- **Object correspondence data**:

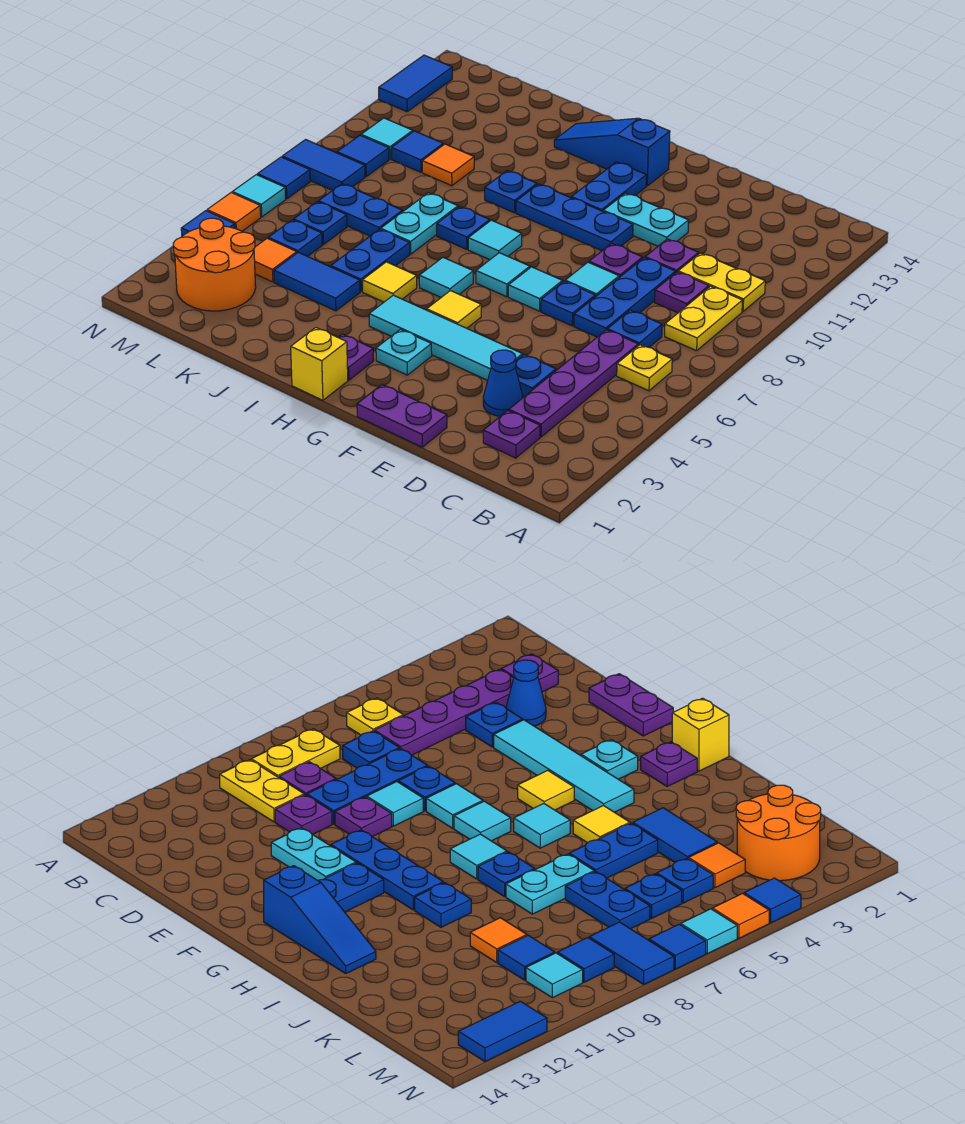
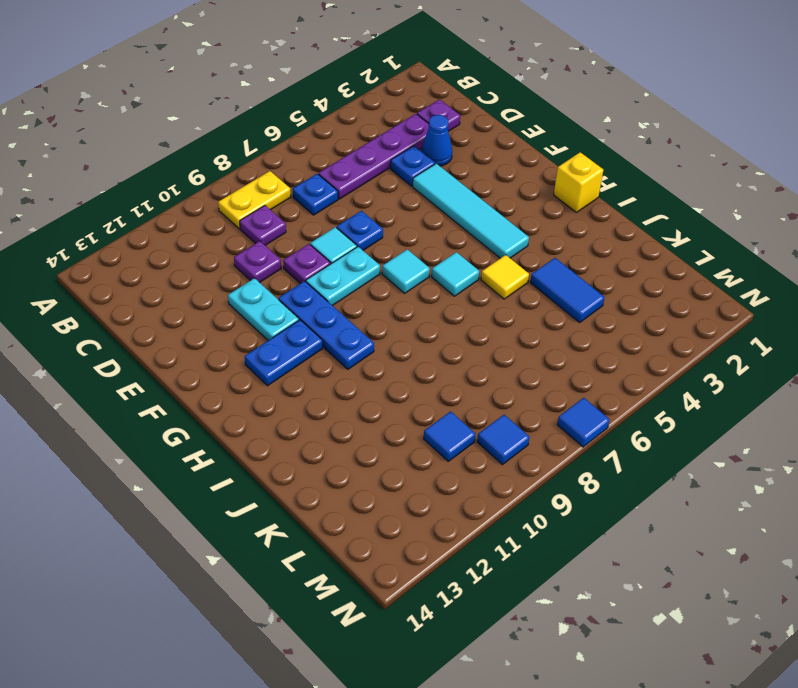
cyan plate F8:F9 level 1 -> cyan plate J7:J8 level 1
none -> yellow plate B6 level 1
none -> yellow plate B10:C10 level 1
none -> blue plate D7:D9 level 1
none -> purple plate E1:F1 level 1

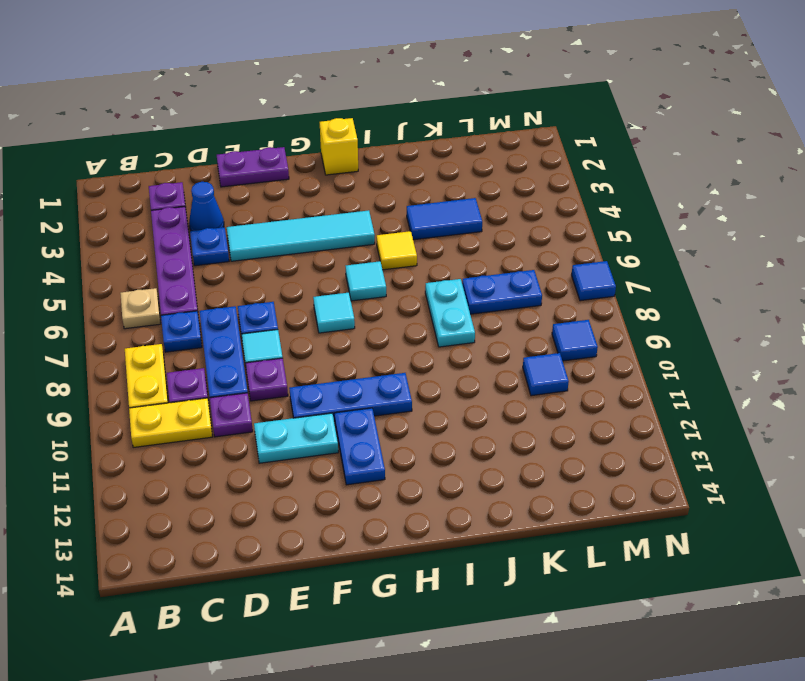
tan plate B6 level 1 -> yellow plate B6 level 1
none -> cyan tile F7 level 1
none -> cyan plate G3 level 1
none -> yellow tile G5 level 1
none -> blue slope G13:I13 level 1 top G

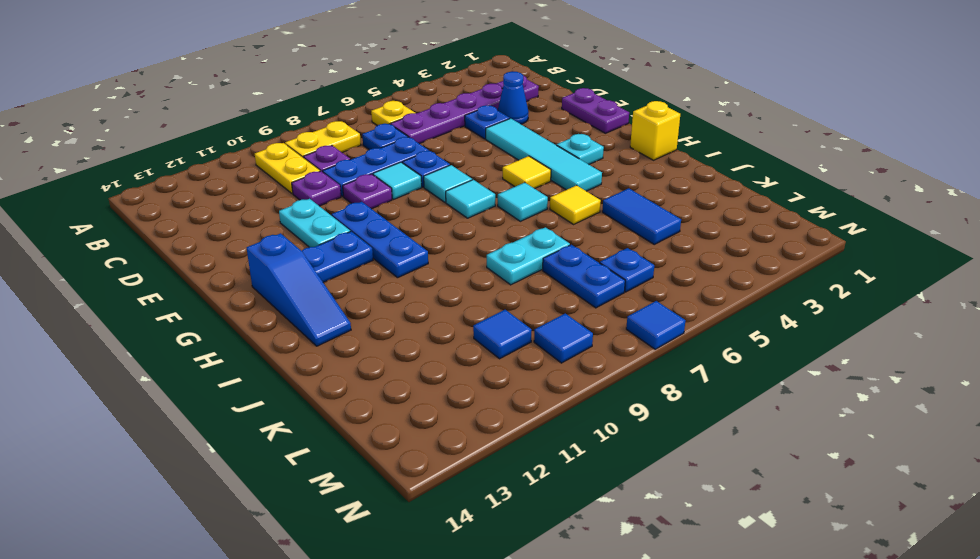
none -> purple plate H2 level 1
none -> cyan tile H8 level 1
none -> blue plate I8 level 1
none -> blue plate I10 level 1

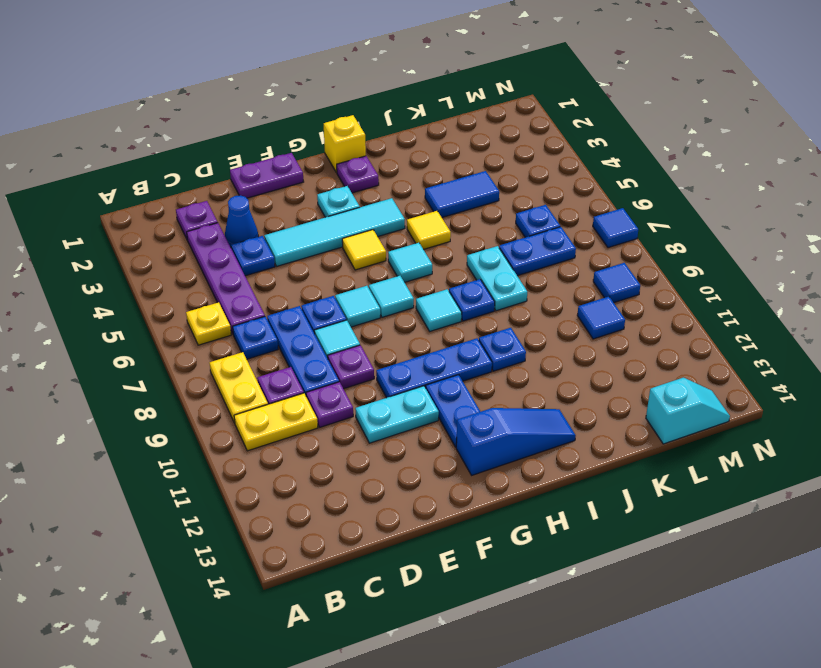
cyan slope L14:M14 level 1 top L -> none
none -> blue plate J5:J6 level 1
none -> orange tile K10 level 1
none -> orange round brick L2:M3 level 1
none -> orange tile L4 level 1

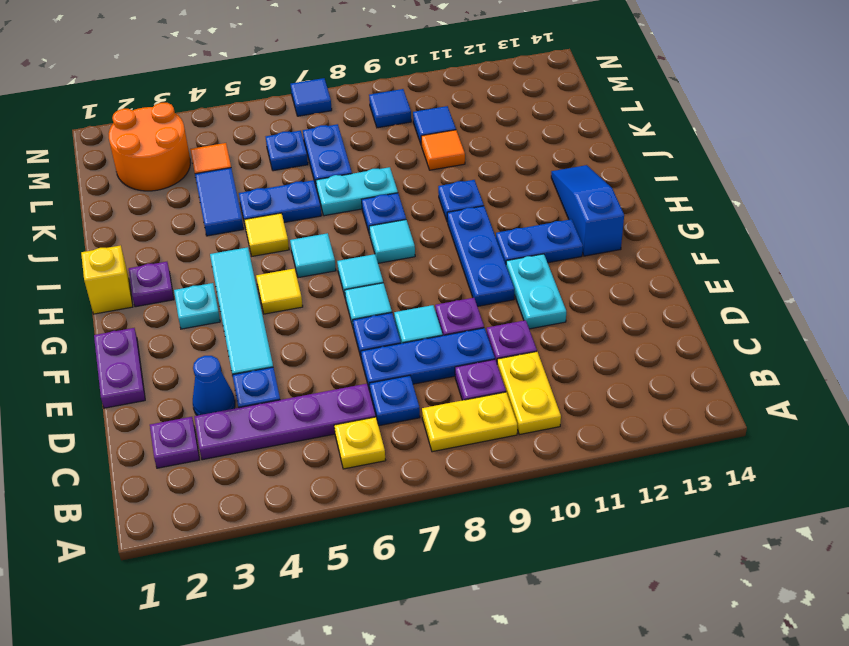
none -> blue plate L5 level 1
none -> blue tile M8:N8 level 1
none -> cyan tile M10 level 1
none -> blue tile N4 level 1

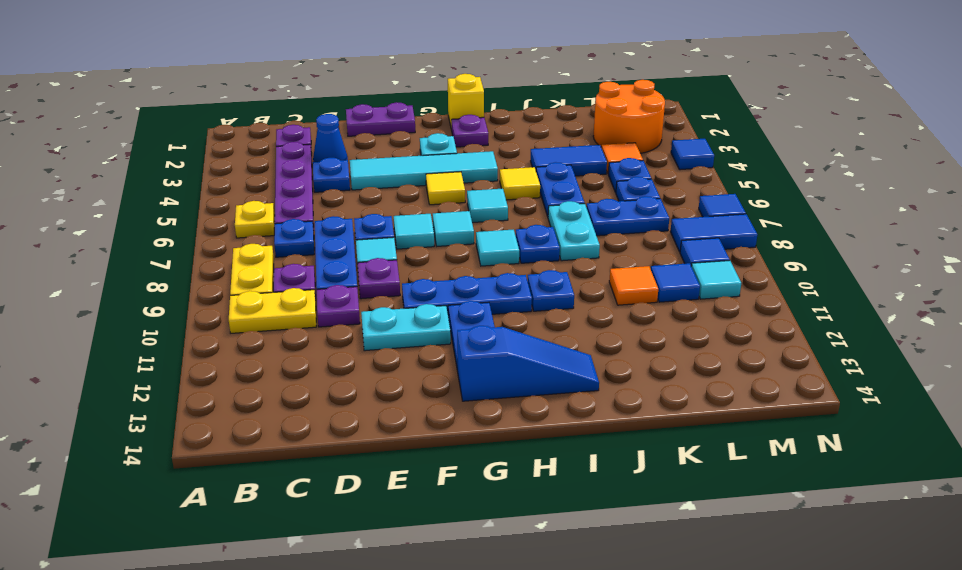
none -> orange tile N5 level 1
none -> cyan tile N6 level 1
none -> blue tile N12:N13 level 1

- **Brief**: Determine how many lines of the data contain "plate" and give nothing but that number.

- **Answer box**: 12